::: PROVIDED RECORDS :::

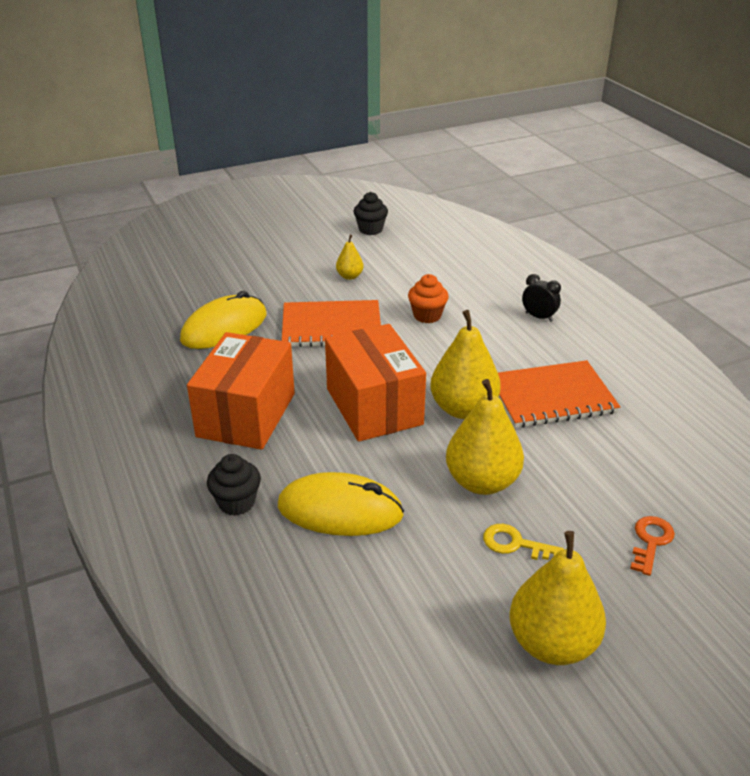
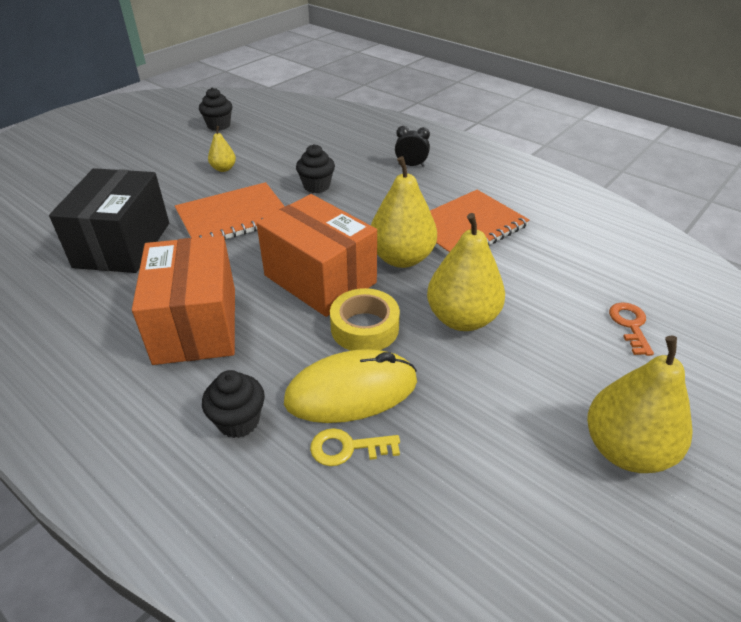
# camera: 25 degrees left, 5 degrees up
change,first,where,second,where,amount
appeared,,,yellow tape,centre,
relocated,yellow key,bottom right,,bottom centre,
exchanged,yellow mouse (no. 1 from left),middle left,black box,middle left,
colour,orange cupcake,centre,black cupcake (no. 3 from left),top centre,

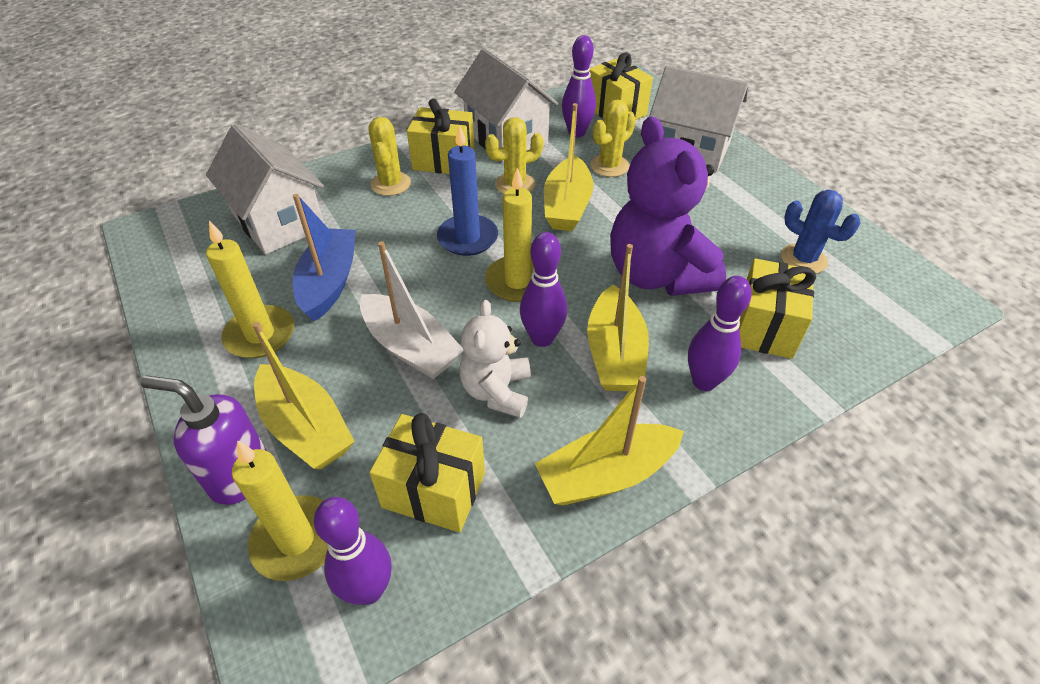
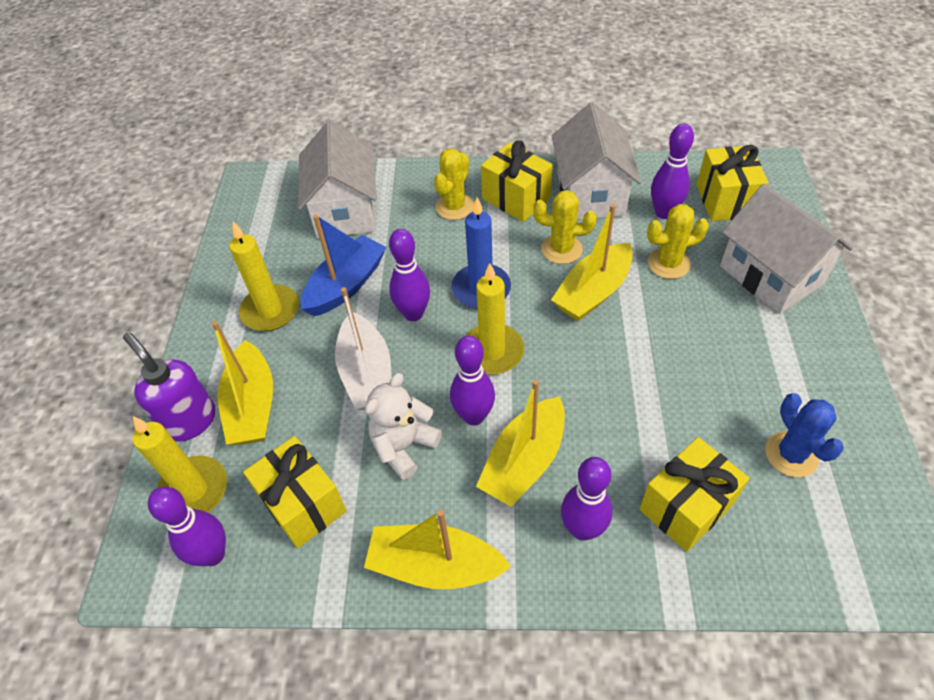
# camera: 35 degrees right, 5 degrees up
change,first,where,second,where,amount
missing,purple teddy bear,top centre,,,
appeared,,,purple bowling pin (no. 2 from left),centre,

:::

▶ _TASK TO COMPLETE_
Please reproduce only the lines from the one holding "colour,orange cupcake,centre,black cupcake" through the final line of the listing above, both included, with each picture left out.

▶ _RESULT FOR THIS EXERCISE_
colour,orange cupcake,centre,black cupcake (no. 3 from left),top centre,

# camera: 35 degrees right, 5 degrees up
change,first,where,second,where,amount
missing,purple teddy bear,top centre,,,
appeared,,,purple bowling pin (no. 2 from left),centre,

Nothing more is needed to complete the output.